Only the closing stretch of the material belongs in the answer: the line containing "SW2: button (GND, n24) -> button (GND, VBUS)" and every line after it, copied exactly.

> _SOURCE RECORDS_:

--- START ---

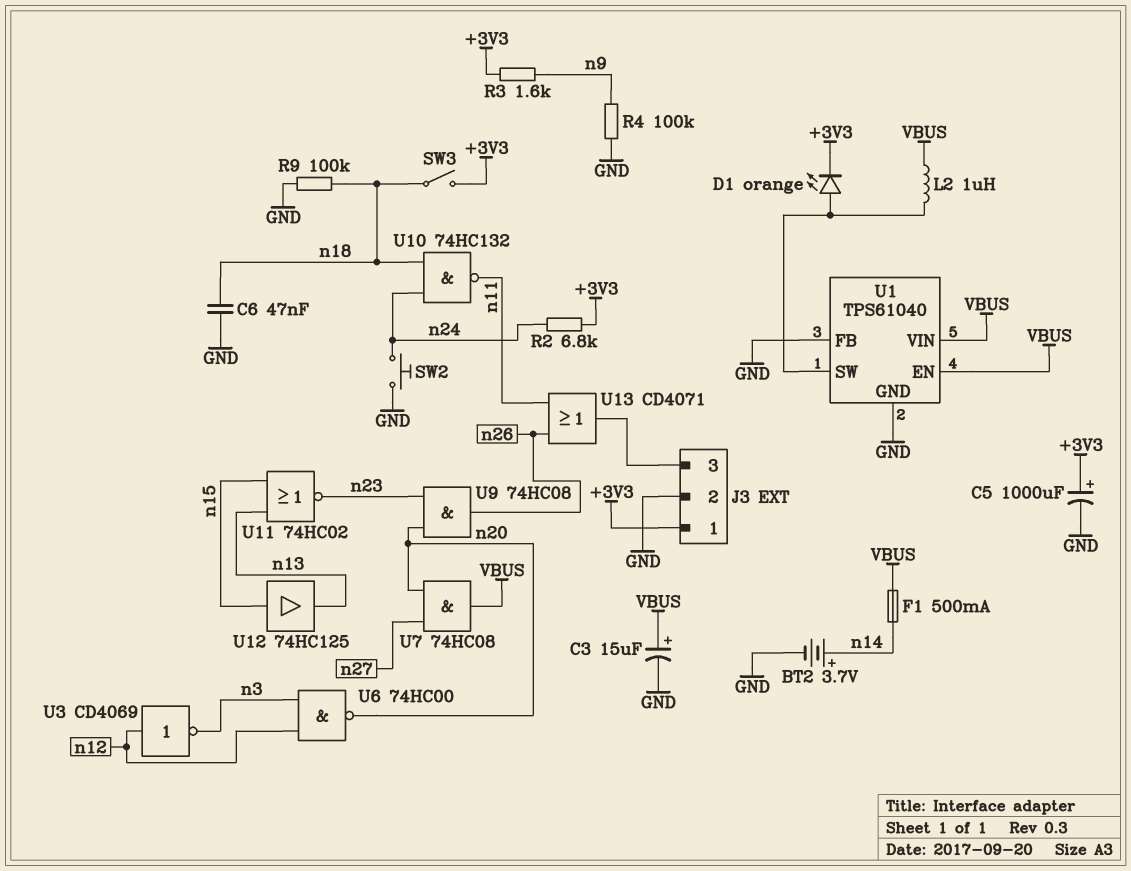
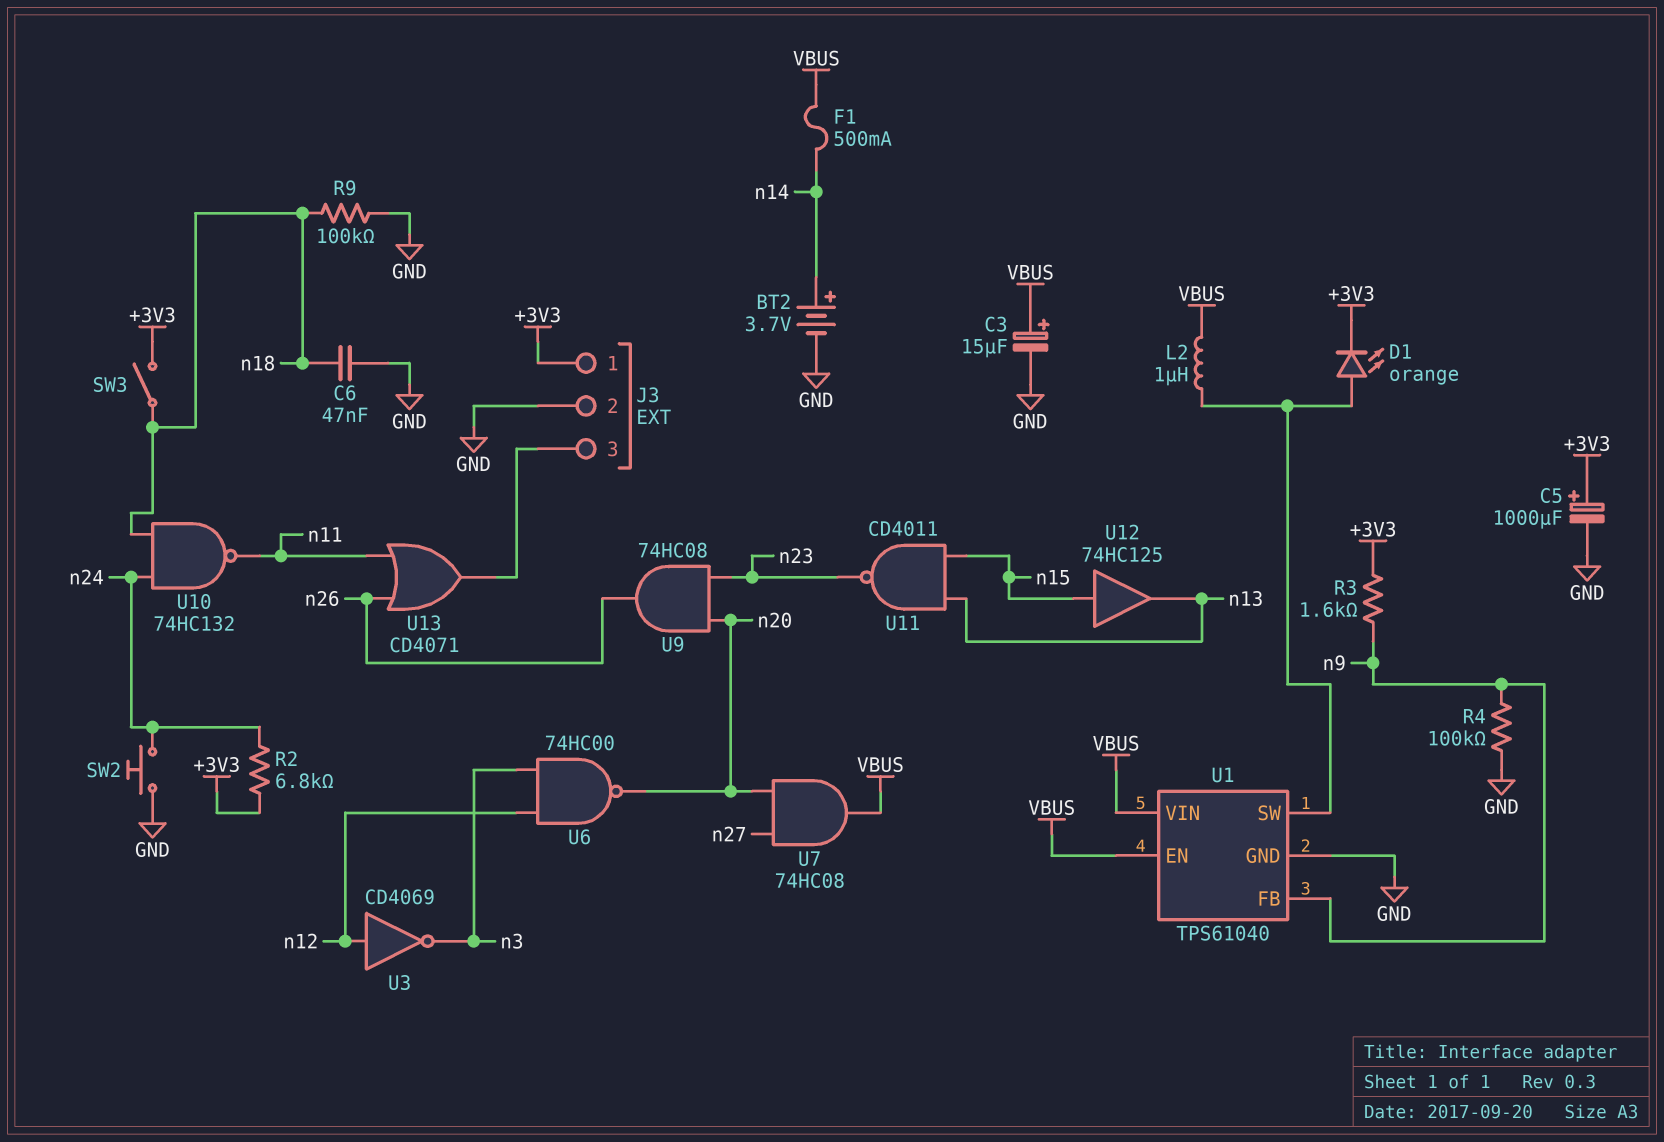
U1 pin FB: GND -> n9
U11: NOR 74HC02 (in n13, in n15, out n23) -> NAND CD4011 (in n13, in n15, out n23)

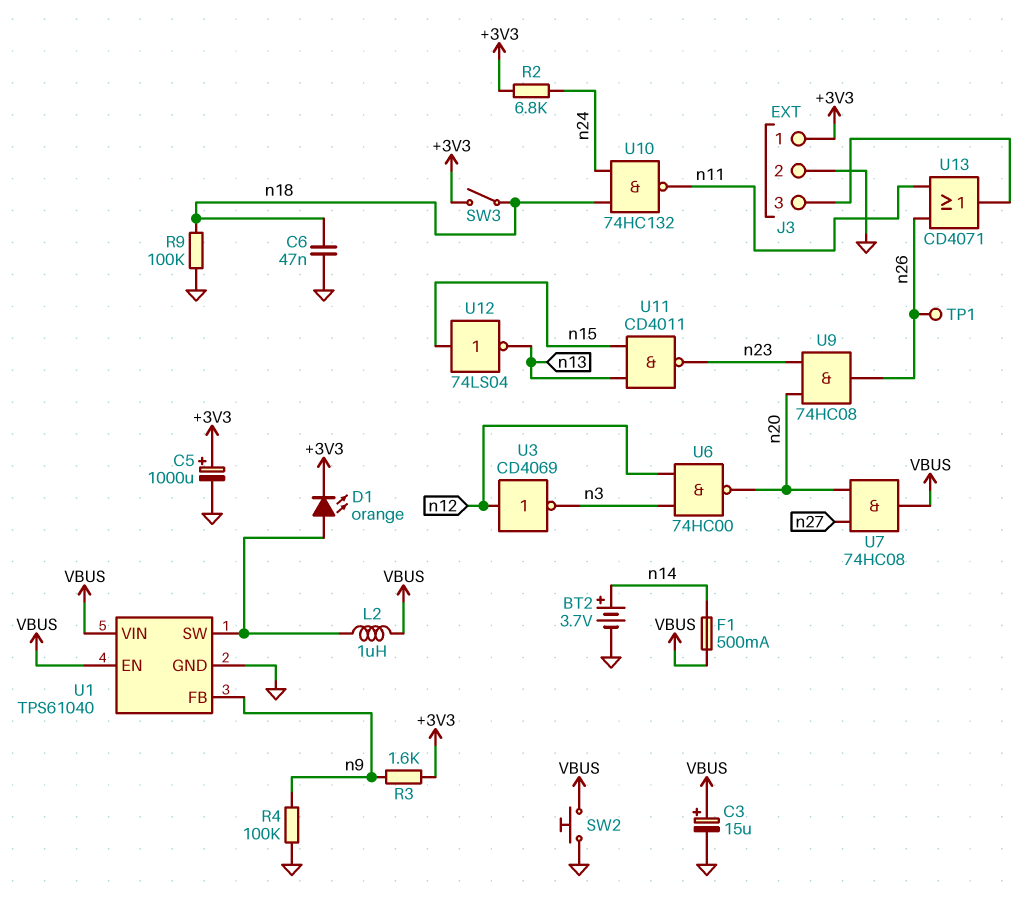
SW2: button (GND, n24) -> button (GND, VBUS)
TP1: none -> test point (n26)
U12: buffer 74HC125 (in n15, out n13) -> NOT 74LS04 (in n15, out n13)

--- END ---

> _OUTPUT BELOW_:
SW2: button (GND, n24) -> button (GND, VBUS)
TP1: none -> test point (n26)
U12: buffer 74HC125 (in n15, out n13) -> NOT 74LS04 (in n15, out n13)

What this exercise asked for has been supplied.